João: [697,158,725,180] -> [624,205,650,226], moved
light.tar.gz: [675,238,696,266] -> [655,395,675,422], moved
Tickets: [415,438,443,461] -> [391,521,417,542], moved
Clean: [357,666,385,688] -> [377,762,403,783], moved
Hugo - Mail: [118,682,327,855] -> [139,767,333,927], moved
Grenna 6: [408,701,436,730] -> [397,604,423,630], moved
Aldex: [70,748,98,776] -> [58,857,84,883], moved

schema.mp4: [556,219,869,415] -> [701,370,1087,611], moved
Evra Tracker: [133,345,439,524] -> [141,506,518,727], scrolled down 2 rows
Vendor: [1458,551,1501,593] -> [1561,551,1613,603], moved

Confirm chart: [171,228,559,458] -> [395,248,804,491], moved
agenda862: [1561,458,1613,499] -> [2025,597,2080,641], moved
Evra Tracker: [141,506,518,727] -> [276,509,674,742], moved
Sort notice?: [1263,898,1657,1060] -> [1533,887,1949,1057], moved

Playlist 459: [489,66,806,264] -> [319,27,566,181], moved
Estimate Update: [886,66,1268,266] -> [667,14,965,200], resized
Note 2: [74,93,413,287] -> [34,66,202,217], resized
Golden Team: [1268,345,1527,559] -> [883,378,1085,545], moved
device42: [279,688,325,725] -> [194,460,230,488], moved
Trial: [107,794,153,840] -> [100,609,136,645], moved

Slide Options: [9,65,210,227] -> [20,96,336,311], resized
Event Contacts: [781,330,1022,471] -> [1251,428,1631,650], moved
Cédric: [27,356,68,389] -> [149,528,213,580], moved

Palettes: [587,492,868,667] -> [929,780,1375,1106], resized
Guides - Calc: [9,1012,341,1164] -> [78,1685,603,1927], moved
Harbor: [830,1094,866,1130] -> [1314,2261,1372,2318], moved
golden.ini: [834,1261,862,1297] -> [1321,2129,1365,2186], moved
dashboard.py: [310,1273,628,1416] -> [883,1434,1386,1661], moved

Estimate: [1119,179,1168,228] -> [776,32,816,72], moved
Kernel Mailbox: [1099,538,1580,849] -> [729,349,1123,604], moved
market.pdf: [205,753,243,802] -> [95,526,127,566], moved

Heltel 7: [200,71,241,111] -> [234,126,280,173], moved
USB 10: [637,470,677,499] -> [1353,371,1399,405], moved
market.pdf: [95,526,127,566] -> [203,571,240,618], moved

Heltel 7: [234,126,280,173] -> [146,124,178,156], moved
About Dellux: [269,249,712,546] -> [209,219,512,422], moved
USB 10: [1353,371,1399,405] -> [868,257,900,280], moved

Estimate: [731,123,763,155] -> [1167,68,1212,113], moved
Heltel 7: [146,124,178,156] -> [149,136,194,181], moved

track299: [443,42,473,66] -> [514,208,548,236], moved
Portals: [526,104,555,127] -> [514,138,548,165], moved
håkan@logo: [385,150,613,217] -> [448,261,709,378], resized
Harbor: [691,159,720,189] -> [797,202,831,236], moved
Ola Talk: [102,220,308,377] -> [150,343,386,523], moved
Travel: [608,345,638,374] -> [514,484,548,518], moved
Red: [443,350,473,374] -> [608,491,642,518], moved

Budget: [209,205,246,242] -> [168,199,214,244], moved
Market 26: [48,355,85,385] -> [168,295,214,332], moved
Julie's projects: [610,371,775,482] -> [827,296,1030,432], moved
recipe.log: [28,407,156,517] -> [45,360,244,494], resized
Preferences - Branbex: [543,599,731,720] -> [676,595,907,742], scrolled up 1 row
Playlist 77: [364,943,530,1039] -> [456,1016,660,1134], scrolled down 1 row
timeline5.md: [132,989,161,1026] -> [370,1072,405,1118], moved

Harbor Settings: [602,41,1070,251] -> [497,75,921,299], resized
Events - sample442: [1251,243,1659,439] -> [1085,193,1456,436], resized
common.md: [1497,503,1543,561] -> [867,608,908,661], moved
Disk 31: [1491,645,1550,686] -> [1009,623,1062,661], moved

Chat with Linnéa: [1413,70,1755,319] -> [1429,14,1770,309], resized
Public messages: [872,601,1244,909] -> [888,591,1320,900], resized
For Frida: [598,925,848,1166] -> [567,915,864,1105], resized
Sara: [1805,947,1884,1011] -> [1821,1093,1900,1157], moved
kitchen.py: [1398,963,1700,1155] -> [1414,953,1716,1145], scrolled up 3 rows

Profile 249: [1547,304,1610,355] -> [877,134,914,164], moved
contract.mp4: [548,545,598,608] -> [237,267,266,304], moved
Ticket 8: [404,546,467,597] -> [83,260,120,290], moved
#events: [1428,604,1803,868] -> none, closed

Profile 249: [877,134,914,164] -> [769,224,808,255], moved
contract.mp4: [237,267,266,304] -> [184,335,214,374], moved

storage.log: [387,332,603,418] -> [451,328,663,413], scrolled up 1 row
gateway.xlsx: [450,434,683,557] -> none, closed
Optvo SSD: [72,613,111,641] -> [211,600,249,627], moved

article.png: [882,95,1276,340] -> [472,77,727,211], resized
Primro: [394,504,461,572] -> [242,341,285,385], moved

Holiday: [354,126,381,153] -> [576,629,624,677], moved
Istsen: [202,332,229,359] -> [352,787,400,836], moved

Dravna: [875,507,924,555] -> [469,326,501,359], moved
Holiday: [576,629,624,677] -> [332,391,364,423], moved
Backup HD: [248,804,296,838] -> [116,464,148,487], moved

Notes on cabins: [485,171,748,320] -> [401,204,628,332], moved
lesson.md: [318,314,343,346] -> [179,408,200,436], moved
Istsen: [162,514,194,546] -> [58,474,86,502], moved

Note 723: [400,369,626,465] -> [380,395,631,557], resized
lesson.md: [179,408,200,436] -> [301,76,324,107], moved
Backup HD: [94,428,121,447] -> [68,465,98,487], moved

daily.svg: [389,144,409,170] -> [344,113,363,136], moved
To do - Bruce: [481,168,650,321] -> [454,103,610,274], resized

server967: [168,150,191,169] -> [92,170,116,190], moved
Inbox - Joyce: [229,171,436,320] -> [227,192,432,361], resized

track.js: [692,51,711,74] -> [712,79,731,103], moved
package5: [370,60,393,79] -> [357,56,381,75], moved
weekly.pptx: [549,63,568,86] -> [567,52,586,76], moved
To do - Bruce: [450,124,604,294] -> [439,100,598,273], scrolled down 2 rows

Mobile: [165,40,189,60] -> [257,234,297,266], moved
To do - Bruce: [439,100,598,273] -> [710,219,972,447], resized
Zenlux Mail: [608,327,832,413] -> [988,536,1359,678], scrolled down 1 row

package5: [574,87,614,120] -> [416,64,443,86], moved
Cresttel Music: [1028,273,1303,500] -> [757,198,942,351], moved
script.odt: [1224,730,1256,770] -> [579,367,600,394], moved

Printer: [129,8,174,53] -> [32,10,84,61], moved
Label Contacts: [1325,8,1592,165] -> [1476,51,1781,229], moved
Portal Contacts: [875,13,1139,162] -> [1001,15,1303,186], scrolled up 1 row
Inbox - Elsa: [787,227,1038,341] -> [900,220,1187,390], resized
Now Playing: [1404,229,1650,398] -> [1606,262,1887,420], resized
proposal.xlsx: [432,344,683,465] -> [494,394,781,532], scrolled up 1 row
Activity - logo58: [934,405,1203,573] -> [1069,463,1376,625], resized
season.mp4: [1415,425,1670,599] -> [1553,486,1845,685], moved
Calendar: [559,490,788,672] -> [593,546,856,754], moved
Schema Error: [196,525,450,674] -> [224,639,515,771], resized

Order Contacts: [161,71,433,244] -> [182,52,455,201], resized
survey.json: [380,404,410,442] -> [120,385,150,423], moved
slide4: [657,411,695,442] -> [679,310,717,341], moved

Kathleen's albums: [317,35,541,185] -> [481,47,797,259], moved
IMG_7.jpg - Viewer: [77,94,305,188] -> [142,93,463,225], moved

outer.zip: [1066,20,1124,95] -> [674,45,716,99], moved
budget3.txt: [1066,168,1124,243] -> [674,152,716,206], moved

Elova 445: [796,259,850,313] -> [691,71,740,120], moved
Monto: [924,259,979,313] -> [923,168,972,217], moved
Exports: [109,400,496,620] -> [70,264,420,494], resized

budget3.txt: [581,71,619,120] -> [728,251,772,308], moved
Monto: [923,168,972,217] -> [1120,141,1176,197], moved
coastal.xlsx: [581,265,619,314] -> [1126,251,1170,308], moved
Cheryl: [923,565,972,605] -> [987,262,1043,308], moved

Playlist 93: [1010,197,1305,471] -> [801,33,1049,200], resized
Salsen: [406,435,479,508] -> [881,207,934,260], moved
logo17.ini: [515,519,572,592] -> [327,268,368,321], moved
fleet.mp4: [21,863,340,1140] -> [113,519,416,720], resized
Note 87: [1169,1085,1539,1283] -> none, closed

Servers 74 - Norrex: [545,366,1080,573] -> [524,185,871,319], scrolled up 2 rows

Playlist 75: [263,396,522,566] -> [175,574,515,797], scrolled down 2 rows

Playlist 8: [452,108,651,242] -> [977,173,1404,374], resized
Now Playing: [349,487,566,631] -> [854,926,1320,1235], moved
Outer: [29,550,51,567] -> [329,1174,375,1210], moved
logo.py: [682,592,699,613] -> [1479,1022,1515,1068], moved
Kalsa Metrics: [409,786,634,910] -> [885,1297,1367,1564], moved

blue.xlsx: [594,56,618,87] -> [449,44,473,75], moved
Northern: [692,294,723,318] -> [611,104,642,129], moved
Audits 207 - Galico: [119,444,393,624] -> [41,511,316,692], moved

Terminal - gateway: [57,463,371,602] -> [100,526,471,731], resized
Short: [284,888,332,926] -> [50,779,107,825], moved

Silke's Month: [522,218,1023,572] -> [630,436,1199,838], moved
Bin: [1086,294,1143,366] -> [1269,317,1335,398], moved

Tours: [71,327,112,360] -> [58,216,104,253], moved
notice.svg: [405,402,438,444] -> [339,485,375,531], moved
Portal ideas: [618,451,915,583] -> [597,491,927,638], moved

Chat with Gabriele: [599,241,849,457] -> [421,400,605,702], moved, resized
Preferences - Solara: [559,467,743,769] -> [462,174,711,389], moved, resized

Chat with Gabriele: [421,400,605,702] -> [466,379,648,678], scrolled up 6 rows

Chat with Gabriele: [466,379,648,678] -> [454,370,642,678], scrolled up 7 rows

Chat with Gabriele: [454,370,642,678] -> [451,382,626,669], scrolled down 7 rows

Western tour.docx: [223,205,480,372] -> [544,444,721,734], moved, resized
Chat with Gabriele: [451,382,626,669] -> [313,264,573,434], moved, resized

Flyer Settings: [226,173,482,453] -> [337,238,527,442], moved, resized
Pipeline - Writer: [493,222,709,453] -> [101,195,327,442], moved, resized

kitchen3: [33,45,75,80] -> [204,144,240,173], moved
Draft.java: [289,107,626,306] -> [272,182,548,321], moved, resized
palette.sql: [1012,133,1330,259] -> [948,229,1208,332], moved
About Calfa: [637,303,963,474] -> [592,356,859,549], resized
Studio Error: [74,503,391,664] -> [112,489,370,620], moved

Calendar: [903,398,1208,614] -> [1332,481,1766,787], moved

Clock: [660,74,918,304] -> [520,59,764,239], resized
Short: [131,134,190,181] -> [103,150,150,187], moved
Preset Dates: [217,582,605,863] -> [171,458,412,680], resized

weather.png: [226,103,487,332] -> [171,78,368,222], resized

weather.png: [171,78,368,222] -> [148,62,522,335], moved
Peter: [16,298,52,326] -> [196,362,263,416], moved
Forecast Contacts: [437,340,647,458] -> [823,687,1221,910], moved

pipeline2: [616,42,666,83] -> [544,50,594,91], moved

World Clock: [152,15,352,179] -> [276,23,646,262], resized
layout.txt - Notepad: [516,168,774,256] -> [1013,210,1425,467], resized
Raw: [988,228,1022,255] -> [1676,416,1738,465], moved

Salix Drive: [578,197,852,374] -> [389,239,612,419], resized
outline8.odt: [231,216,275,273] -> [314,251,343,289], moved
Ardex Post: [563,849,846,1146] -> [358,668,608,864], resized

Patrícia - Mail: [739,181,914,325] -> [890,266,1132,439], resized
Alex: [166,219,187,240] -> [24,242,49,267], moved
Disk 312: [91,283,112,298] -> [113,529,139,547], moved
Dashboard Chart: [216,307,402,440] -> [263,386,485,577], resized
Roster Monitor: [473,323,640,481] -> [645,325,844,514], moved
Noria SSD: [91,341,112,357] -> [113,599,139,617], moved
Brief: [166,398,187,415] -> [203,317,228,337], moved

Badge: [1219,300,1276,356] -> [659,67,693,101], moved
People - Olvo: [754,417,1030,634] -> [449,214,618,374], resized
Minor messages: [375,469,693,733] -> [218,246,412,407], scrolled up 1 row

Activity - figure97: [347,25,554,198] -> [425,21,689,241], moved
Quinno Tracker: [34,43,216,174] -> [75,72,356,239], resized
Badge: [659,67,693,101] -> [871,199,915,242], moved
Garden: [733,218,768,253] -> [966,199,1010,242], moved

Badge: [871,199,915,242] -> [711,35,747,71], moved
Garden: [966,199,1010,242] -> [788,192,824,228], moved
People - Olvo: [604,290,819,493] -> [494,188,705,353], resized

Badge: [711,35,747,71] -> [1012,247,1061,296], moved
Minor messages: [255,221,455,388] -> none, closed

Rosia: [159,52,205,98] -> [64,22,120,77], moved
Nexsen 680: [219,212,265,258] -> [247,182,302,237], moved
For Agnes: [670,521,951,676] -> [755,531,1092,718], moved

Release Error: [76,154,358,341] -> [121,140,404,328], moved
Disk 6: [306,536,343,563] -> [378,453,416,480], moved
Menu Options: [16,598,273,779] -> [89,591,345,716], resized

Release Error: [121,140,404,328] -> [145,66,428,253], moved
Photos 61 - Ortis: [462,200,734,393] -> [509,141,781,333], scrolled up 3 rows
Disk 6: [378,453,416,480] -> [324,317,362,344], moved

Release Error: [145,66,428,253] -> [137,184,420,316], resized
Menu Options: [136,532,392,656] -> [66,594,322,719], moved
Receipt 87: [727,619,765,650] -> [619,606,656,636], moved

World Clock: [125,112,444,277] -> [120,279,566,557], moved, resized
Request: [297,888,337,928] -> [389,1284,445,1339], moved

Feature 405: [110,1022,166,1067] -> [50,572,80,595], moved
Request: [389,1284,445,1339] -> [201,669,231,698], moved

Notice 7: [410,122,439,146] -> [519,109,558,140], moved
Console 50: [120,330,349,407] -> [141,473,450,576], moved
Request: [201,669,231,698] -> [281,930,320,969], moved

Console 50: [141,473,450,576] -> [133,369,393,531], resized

——

About this task >>
Everything from the line with "Grenna 6: [408,701,436,730]" through the line with "device42: [279,688,325,725] ->" in the listing above must be retyped exactly, with nothing added.

Solution to the exercise >>
Grenna 6: [408,701,436,730] -> [397,604,423,630], moved
Aldex: [70,748,98,776] -> [58,857,84,883], moved

schema.mp4: [556,219,869,415] -> [701,370,1087,611], moved
Evra Tracker: [133,345,439,524] -> [141,506,518,727], scrolled down 2 rows
Vendor: [1458,551,1501,593] -> [1561,551,1613,603], moved

Confirm chart: [171,228,559,458] -> [395,248,804,491], moved
agenda862: [1561,458,1613,499] -> [2025,597,2080,641], moved
Evra Tracker: [141,506,518,727] -> [276,509,674,742], moved
Sort notice?: [1263,898,1657,1060] -> [1533,887,1949,1057], moved

Playlist 459: [489,66,806,264] -> [319,27,566,181], moved
Estimate Update: [886,66,1268,266] -> [667,14,965,200], resized
Note 2: [74,93,413,287] -> [34,66,202,217], resized
Golden Team: [1268,345,1527,559] -> [883,378,1085,545], moved
device42: [279,688,325,725] -> [194,460,230,488], moved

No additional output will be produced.